▶ **What is required**
Please give back word for word the lines of the material below between the line containing "camera: 65 degrees right, 5 degrees down" and the line containing "(242, 124) = (393, 192): white", inclusive.

▶ **Provided entries**
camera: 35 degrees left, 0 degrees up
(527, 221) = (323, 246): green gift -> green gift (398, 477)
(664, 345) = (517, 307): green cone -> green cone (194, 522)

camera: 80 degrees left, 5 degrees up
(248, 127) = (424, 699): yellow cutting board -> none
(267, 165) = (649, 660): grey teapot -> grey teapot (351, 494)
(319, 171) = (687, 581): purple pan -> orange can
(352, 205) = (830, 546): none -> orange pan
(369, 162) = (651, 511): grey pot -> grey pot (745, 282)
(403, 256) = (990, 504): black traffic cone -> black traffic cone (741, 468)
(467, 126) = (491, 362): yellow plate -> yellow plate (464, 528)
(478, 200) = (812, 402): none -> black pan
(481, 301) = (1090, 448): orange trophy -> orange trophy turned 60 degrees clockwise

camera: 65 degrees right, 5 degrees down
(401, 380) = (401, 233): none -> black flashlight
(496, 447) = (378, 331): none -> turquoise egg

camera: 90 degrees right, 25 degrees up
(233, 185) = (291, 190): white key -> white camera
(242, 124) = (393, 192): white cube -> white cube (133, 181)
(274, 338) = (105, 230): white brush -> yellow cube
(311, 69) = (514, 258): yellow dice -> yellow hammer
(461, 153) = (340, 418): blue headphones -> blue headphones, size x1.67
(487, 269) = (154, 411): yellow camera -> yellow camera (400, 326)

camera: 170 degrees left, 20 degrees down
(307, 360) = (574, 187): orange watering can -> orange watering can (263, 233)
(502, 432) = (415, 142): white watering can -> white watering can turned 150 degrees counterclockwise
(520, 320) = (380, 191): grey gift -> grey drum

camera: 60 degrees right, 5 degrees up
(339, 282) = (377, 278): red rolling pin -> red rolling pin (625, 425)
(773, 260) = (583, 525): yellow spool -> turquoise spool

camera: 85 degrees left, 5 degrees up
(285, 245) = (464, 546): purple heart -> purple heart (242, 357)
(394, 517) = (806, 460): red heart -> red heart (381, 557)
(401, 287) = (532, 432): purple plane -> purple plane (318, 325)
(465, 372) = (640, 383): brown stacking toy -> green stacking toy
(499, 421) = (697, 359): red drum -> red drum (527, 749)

▶ **Exercise output**
camera: 65 degrees right, 5 degrees down
(401, 380) = (401, 233): none -> black flashlight
(496, 447) = (378, 331): none -> turquoise egg

camera: 90 degrees right, 25 degrees up
(233, 185) = (291, 190): white key -> white camera
(242, 124) = (393, 192): white cube -> white cube (133, 181)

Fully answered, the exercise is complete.